[Start of section]
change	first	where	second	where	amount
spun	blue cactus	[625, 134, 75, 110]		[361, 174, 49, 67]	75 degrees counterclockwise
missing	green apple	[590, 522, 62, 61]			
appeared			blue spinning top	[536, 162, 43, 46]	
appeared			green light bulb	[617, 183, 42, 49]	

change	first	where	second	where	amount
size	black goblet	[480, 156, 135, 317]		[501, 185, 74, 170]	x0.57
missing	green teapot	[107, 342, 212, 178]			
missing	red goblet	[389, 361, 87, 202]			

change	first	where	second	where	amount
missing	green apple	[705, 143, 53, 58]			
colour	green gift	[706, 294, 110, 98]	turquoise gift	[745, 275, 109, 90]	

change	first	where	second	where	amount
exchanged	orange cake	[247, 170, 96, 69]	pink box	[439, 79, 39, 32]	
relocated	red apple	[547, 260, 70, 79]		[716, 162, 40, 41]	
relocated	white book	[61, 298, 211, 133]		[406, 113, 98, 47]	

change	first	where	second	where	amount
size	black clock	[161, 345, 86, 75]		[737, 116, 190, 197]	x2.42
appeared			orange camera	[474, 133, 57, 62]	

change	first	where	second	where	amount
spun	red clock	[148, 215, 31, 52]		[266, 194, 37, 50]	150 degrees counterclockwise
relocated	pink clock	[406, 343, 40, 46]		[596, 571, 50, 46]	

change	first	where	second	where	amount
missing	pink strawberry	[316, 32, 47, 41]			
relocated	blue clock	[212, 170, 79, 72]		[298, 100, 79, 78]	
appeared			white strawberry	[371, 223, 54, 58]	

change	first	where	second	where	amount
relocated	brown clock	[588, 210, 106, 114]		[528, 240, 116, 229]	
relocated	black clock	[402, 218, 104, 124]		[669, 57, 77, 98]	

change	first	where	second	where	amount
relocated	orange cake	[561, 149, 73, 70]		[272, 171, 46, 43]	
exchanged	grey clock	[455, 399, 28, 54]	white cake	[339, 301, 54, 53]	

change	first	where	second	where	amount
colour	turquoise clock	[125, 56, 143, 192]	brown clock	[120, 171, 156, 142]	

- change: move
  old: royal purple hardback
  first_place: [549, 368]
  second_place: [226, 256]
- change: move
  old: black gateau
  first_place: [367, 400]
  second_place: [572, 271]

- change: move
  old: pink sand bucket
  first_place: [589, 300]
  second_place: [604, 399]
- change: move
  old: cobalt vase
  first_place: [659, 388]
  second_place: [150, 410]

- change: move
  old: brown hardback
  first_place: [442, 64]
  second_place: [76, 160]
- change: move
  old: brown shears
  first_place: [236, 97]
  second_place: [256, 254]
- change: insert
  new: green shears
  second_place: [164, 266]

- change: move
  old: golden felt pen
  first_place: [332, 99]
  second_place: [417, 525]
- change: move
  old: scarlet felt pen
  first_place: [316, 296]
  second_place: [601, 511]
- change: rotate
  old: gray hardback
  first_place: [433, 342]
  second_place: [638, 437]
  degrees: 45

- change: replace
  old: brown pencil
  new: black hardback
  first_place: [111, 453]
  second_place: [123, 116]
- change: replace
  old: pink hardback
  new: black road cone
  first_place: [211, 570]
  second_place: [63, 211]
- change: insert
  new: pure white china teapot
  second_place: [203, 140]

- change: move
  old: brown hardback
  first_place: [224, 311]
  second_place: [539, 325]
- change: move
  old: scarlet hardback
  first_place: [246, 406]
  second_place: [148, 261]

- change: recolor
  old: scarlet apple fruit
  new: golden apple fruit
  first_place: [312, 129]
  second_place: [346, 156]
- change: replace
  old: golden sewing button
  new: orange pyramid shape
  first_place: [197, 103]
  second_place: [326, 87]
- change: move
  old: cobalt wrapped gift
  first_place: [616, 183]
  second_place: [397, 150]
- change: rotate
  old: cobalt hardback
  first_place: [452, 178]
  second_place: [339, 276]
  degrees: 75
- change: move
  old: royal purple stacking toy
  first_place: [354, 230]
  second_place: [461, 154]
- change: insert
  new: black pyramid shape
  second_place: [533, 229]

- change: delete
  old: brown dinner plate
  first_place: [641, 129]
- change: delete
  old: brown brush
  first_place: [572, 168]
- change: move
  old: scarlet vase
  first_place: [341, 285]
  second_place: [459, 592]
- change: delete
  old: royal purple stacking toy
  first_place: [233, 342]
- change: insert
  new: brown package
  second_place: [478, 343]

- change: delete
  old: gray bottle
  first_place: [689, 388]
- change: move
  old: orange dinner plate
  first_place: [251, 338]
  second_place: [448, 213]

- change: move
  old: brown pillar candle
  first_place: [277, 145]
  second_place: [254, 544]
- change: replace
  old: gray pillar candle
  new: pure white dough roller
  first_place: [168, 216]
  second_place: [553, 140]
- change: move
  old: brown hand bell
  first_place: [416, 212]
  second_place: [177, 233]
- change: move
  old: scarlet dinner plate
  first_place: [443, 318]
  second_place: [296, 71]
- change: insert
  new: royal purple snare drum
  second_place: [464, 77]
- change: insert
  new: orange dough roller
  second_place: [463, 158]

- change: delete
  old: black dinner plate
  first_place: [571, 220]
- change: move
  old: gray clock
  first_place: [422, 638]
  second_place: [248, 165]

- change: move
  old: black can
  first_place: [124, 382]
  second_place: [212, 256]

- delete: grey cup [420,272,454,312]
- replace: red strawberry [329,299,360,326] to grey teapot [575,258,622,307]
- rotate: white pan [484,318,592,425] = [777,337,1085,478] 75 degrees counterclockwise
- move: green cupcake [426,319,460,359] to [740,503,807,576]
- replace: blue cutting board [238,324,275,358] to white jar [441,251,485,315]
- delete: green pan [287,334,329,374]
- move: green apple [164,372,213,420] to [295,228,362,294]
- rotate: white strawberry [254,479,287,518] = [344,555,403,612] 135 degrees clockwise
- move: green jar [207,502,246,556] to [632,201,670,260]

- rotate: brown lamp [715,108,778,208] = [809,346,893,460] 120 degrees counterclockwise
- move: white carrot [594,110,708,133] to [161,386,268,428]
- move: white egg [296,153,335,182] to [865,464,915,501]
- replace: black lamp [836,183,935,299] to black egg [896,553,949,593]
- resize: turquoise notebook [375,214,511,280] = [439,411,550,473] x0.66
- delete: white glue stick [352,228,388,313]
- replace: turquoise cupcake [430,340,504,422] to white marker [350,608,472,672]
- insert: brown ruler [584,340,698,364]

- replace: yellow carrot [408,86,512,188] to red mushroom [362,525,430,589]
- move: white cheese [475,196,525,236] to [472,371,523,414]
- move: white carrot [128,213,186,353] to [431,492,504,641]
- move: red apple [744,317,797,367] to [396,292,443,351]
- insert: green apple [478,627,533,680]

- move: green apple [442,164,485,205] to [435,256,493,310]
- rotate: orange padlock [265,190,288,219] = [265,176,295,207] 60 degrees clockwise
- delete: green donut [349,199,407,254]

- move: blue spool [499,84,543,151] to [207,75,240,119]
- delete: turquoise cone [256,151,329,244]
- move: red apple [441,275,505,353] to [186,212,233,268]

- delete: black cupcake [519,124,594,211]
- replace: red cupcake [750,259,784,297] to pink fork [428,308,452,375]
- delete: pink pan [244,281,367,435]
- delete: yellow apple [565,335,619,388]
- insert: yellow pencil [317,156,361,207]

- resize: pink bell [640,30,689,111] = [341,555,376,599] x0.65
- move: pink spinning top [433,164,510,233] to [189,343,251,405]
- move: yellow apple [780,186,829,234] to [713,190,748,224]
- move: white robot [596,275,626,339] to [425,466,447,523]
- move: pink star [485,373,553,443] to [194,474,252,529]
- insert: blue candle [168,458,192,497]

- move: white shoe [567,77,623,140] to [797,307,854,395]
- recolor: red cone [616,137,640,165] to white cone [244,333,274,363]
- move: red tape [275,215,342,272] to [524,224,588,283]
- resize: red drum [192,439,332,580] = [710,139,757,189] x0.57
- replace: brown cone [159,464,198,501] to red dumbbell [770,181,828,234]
[End of section]
> _ASSIGNED TASK_
Give back exactly the lines of the listing above that run from the line with "first_place: [549, 368]" to the line with "first_place: [367, 400]", inclusive.

> _SOLVED PROBLEM_
  first_place: [549, 368]
  second_place: [226, 256]
- change: move
  old: black gateau
  first_place: [367, 400]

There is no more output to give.